Colored shape tracking data
Start of Block
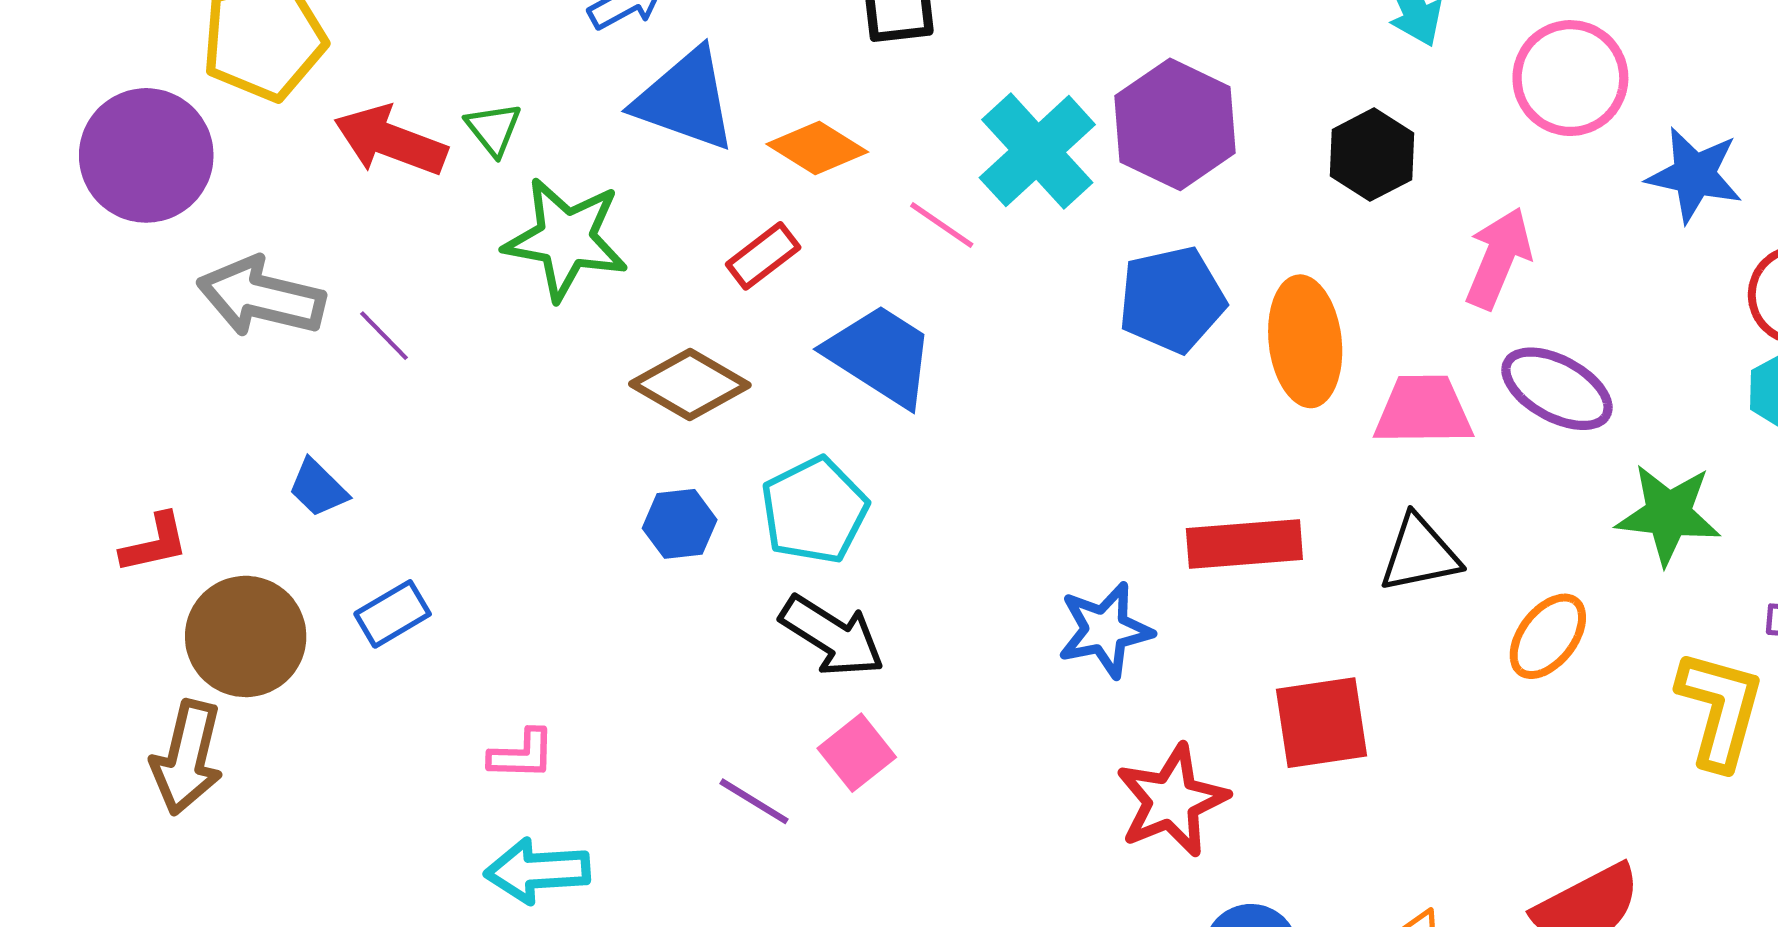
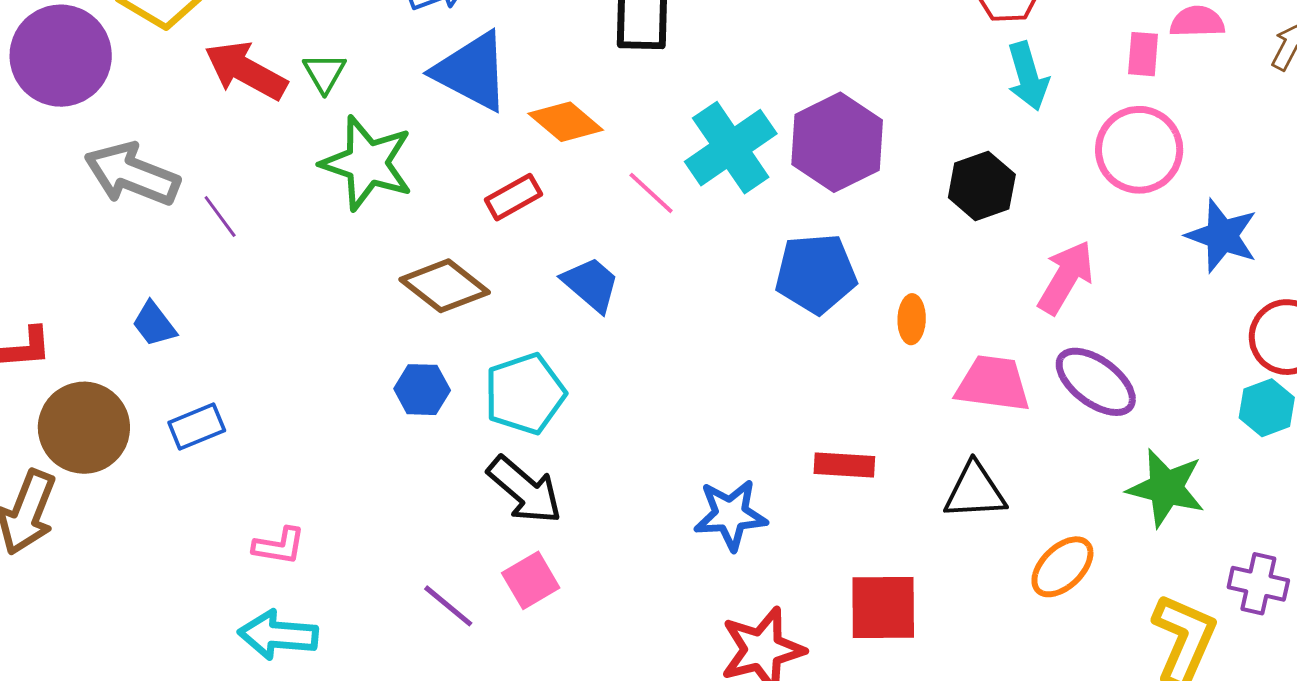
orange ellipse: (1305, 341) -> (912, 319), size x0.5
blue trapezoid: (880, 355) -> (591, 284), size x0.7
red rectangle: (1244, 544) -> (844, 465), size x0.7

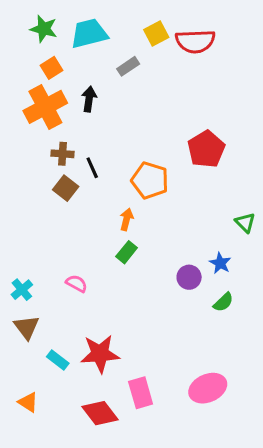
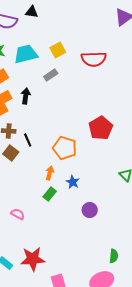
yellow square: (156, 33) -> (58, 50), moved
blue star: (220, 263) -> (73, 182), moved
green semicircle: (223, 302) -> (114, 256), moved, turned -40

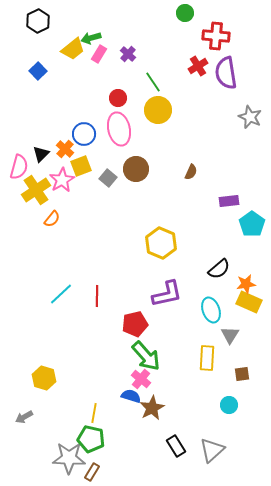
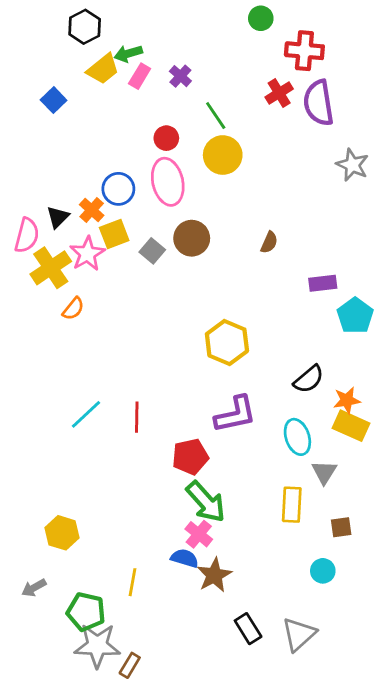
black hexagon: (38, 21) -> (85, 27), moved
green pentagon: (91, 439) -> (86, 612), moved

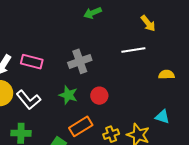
End of Block
Start of Block
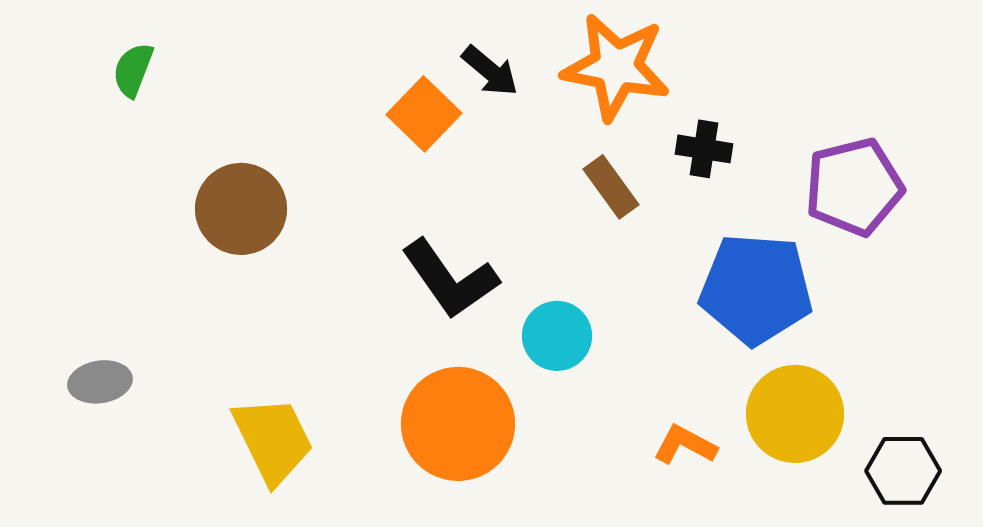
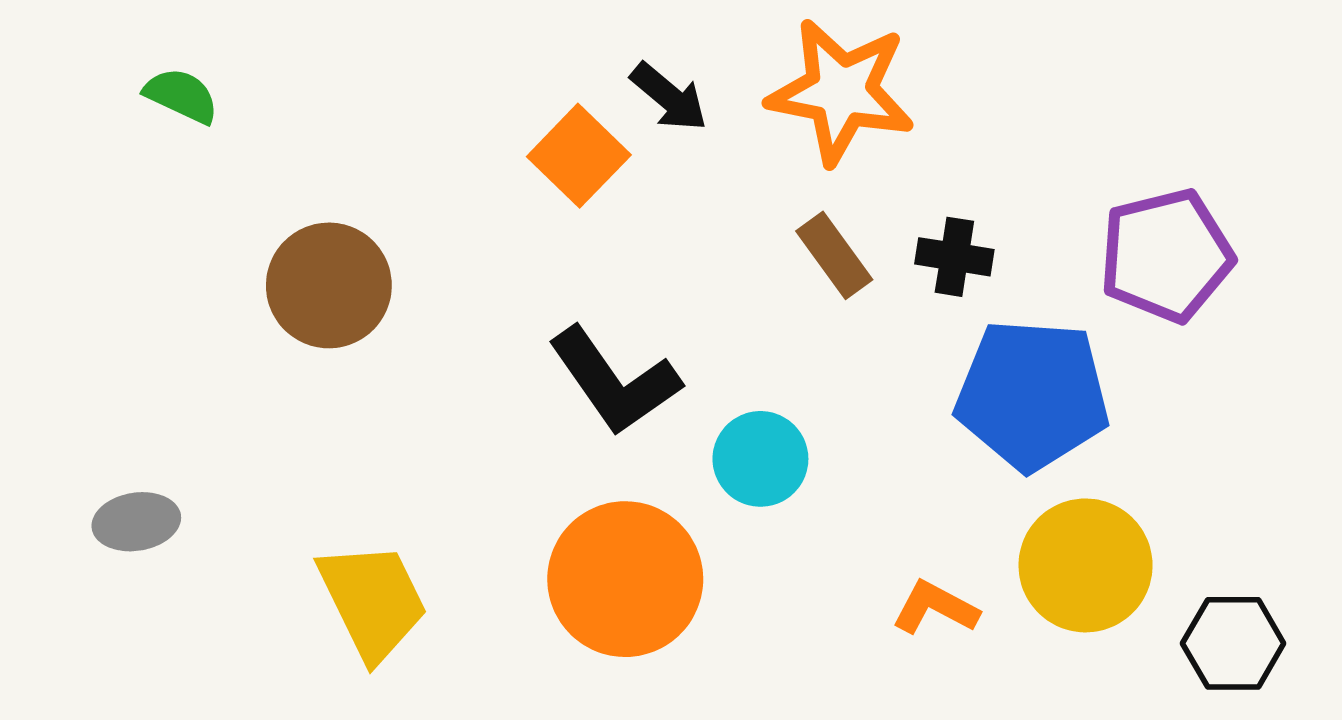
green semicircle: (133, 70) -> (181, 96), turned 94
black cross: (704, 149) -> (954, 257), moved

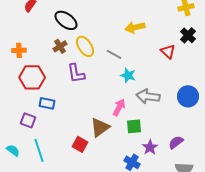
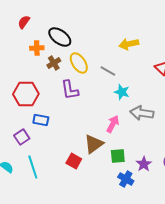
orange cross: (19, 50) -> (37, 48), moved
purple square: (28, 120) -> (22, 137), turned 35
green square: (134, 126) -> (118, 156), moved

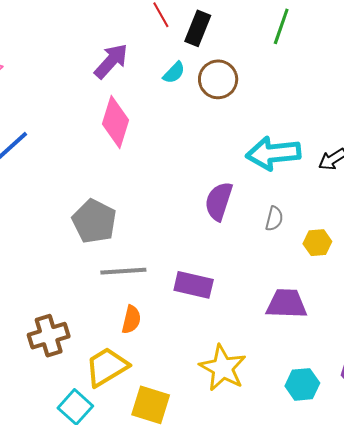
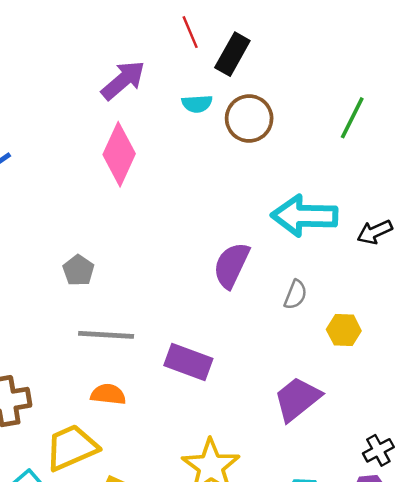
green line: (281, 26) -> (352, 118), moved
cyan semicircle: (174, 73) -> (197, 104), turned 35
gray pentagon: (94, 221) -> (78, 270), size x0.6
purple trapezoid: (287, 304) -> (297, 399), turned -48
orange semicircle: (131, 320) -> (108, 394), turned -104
End of Block
— What you are asked to do —
Copy every line of the entries in which "square" can be found.

— Response box —
yellow square: (156, 33) -> (58, 50), moved
purple square: (28, 120) -> (22, 137), turned 35
green square: (134, 126) -> (118, 156), moved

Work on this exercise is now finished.